ASSIGNMENT — In the material below, find the line with "black L-shape: (93, 431)" and the line with "black arrow: (24, 172) -> (163, 306), moved", then output both and every line between them exactly, omitting pictures.

┄┄┄┄┄┄┄┄┄┄┄┄┄┄┄┄┄┄┄┄

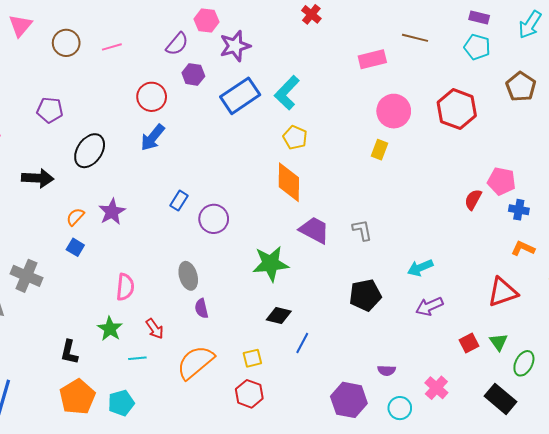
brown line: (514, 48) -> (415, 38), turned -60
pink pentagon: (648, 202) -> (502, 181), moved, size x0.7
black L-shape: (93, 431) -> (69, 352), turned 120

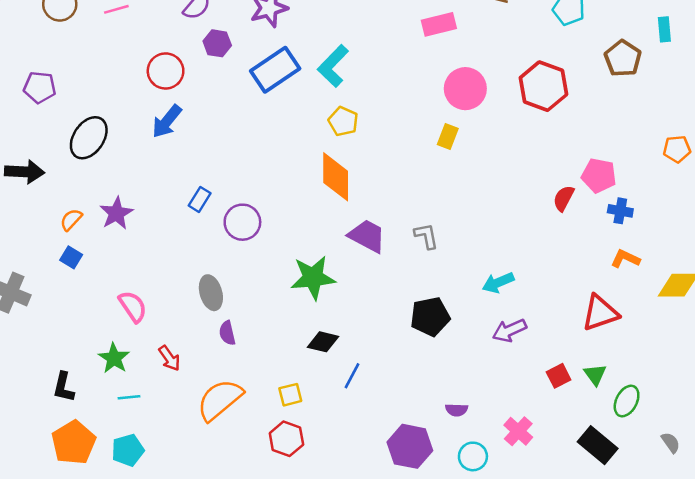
pink semicircle: (125, 287) -> (133, 307), turned -40
cyan line: (137, 358) -> (129, 397), moved

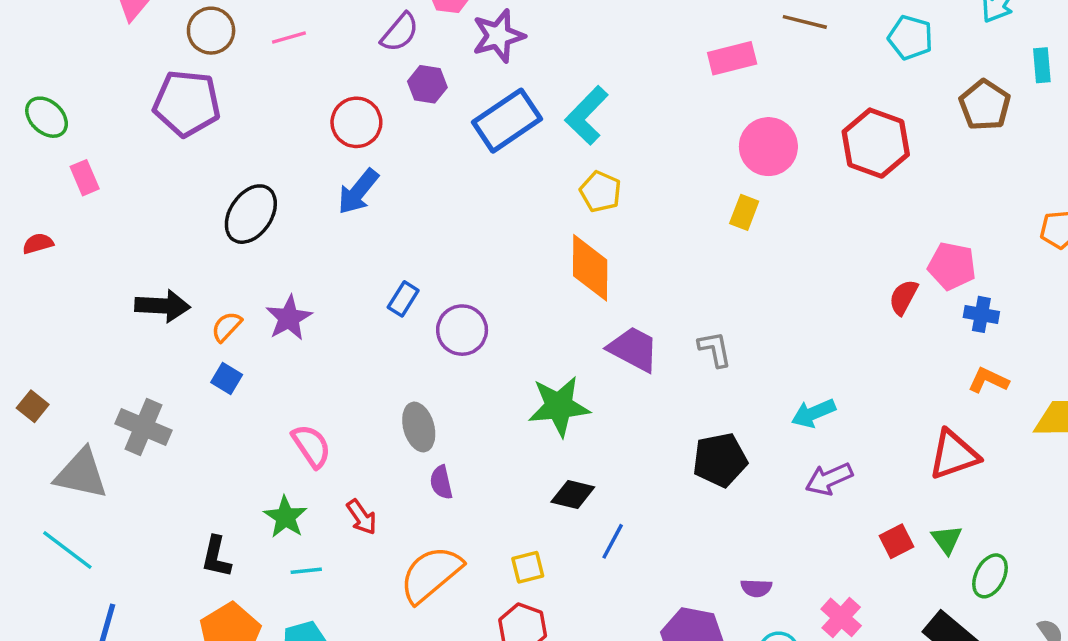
purple pentagon: (40, 87) -> (187, 103), moved, size x1.5
black arrow: (24, 172) -> (163, 306), moved

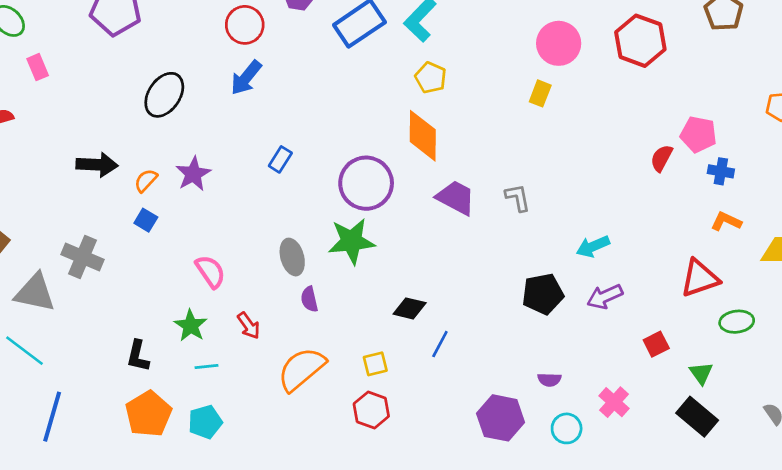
purple circle: (462, 330) -> (366, 183), moved, size x1.4
green star: (559, 406) -> (352, 241), moved
black pentagon: (720, 460) -> (543, 294), moved
green triangle: (947, 540) -> (701, 373), moved
green ellipse: (990, 576) -> (737, 322), moved, turned 56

┄┄┄┄┄┄┄┄┄┄┄┄┄┄┄┄┄┄┄┄

EXERCISE RESPONSE —
black L-shape: (93, 431) -> (69, 352), turned 120

pink semicircle: (125, 287) -> (133, 307), turned -40
cyan line: (137, 358) -> (129, 397), moved

purple pentagon: (40, 87) -> (187, 103), moved, size x1.5
black arrow: (24, 172) -> (163, 306), moved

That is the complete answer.